EXERCISE REQUIREMENTS — I would like every line of the records below that contains the word "ball" copied.

--------------------------------------------------

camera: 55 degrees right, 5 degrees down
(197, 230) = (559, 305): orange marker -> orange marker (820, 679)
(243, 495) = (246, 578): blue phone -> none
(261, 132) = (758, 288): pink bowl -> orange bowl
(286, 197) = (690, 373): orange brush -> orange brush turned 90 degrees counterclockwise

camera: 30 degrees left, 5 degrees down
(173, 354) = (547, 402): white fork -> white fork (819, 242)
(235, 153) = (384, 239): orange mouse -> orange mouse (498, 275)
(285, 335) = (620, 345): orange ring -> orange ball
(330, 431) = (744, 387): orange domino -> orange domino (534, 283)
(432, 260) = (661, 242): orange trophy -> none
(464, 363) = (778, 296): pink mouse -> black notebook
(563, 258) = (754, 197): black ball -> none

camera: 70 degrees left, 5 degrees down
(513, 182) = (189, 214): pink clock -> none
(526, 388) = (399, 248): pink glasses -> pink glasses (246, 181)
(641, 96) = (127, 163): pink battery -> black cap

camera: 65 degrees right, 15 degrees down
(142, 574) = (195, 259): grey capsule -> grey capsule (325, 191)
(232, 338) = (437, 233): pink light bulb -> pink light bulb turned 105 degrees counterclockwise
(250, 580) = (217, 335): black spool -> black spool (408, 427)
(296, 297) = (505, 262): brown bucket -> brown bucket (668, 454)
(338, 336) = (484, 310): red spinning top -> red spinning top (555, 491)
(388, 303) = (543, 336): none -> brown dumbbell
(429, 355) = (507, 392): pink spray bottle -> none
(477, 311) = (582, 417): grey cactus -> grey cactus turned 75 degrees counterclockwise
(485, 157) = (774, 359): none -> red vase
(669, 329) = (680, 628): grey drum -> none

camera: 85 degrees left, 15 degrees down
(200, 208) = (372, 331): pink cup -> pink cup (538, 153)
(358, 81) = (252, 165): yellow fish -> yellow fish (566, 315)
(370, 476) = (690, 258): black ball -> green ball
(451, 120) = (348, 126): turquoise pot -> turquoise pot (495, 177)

--------------------------------------------------

ANSWER FOR THIS EXERCISE —
(285, 335) = (620, 345): orange ring -> orange ball
(563, 258) = (754, 197): black ball -> none
(370, 476) = (690, 258): black ball -> green ball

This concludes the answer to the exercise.